START Given records
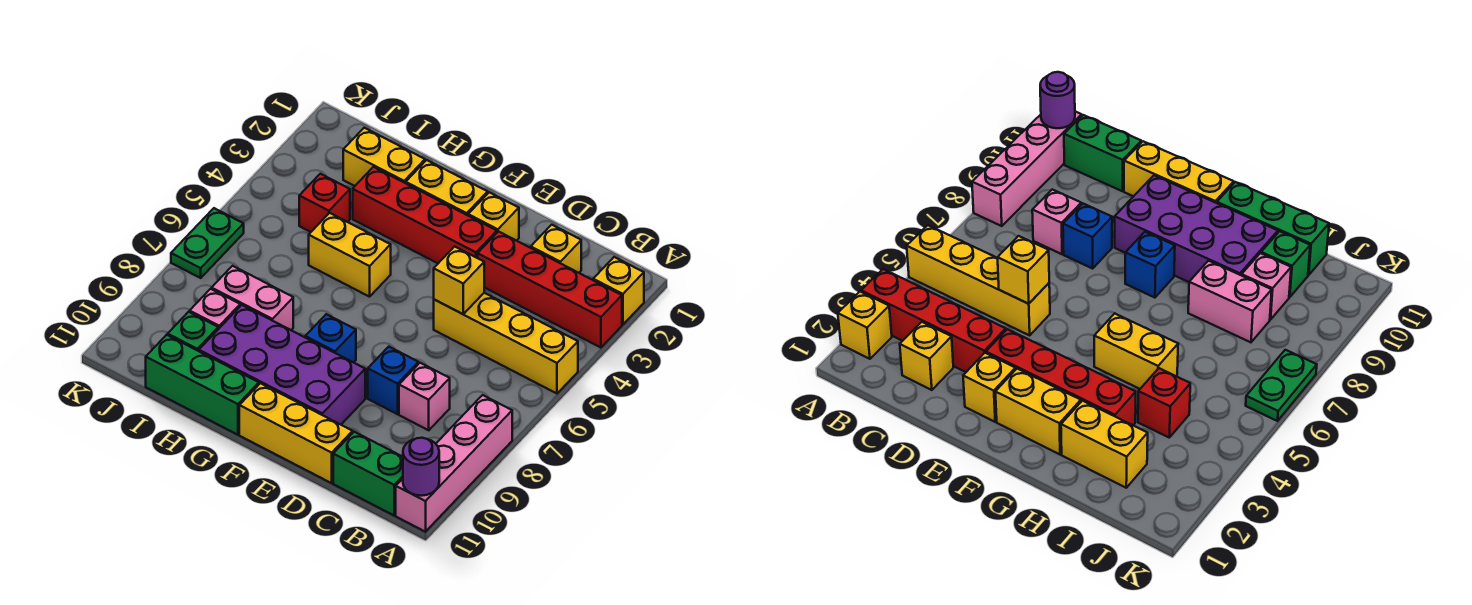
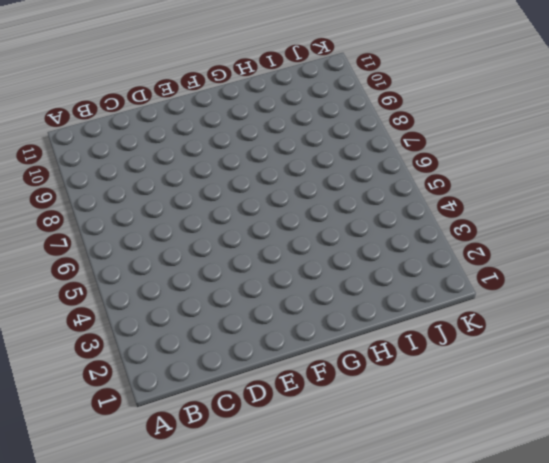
none -> yellow brick A2 level 1
none -> red brick A3:D3 level 1
none -> yellow brick A5:D5 level 1

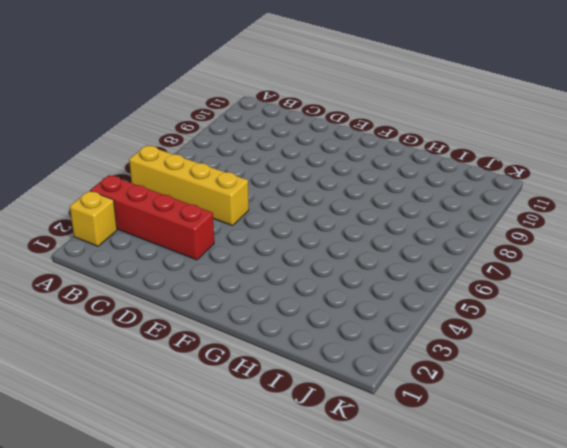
none -> pink brick A8:A11 level 1
none -> green brick B11:C11 level 1
none -> yellow brick C2 level 1

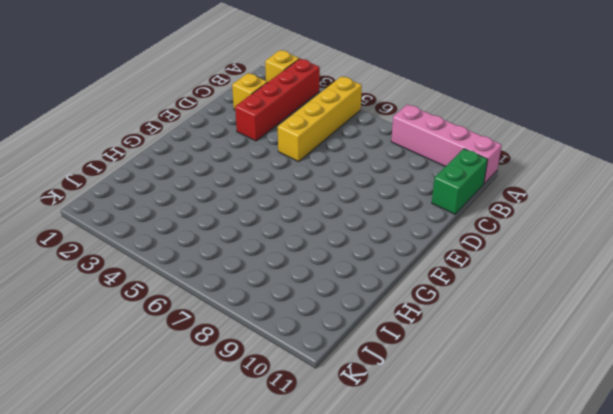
none -> pink brick C8 level 1
none -> blue brick D8 level 1
none -> yellow brick D11:F11 level 1

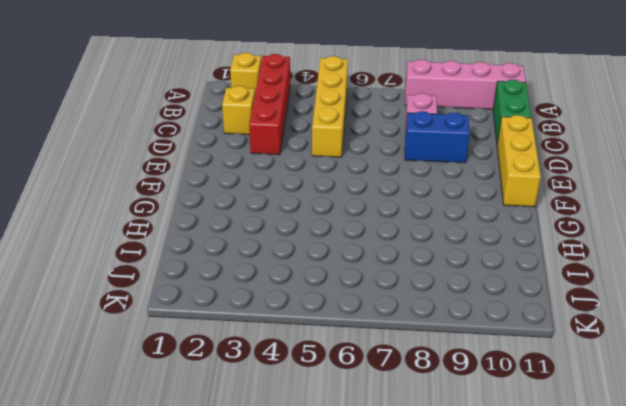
blue brick D8:D9 level 1 -> blue brick D8 level 1
none -> yellow brick E2 level 1
none -> red brick E3:H3 level 1
none -> purple brick E9:H10 level 1

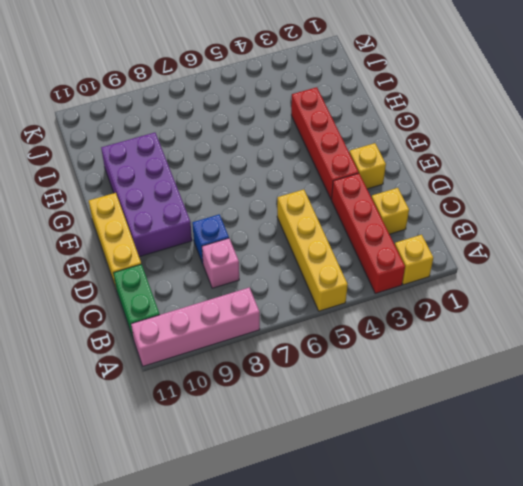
none -> yellow brick F2:G2 level 1
none -> blue brick F8 level 1
none -> yellow brick G5:H5 level 1

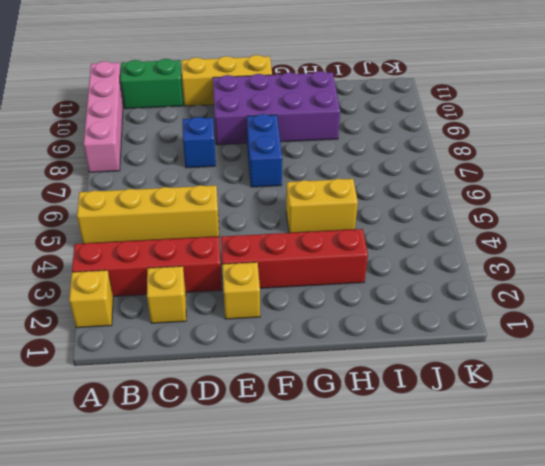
blue brick F7:F8 level 1 -> blue brick F8 level 1
none -> pink brick C8 level 1
none -> yellow brick F2:G2 level 1
none -> green brick G11:I11 level 1

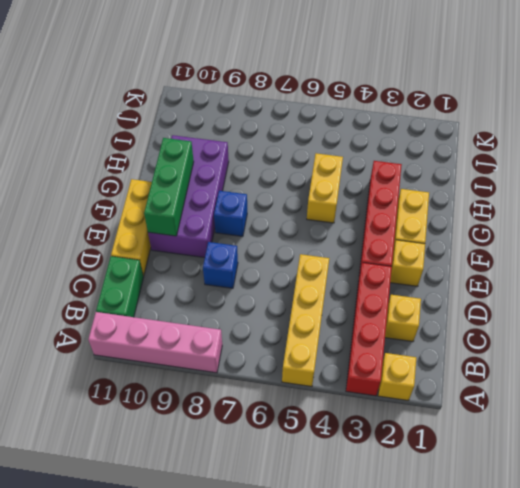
green brick E10:G10 level 2 -> green brick G11:I11 level 1
none -> pink brick C8 level 1
none -> yellow brick H2:I2 level 1
none -> pink brick H8:I8 level 1

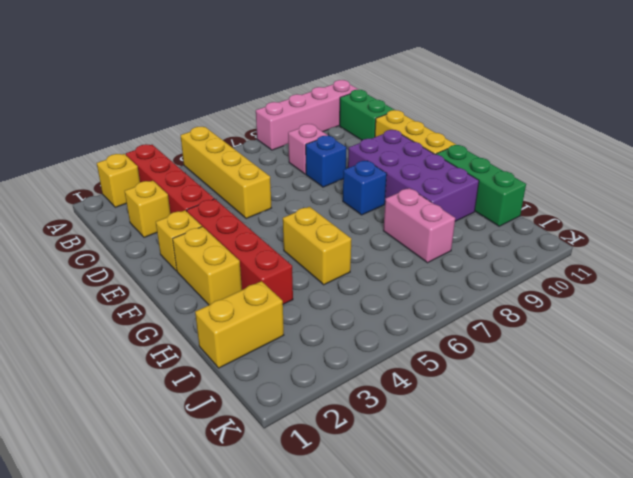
yellow brick I1:I2 level 1 -> yellow brick H2:I2 level 1
none -> red brick I4 level 1
none -> pink brick I9 level 1
none -> green brick I10 level 1

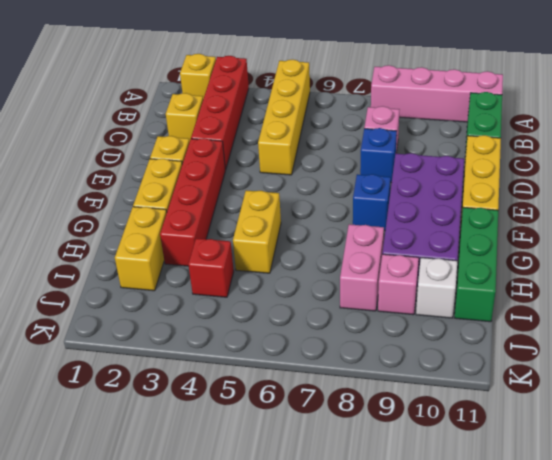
white brick I10 level 1 -> green brick I10 level 1
none -> green plate K6:K7 level 1
none -> purple round brick A11 level 2
none -> yellow brick D5 level 2

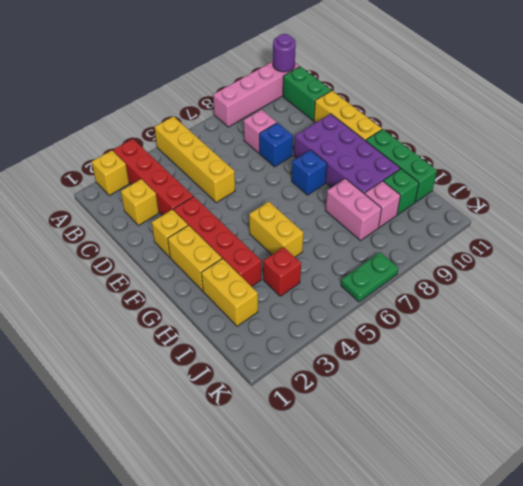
none -> yellow brick D5 level 2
END Given records
Work item ▸ An exact copy is needed of the entries above, starting at the line that holds "blue brick D8:D9" and stopping at the line that holds "none -> yellow brick G5:H5 level 1", both kept; pictures stay out.

Answer below ▸
blue brick D8:D9 level 1 -> blue brick D8 level 1
none -> yellow brick E2 level 1
none -> red brick E3:H3 level 1
none -> purple brick E9:H10 level 1

none -> yellow brick F2:G2 level 1
none -> blue brick F8 level 1
none -> yellow brick G5:H5 level 1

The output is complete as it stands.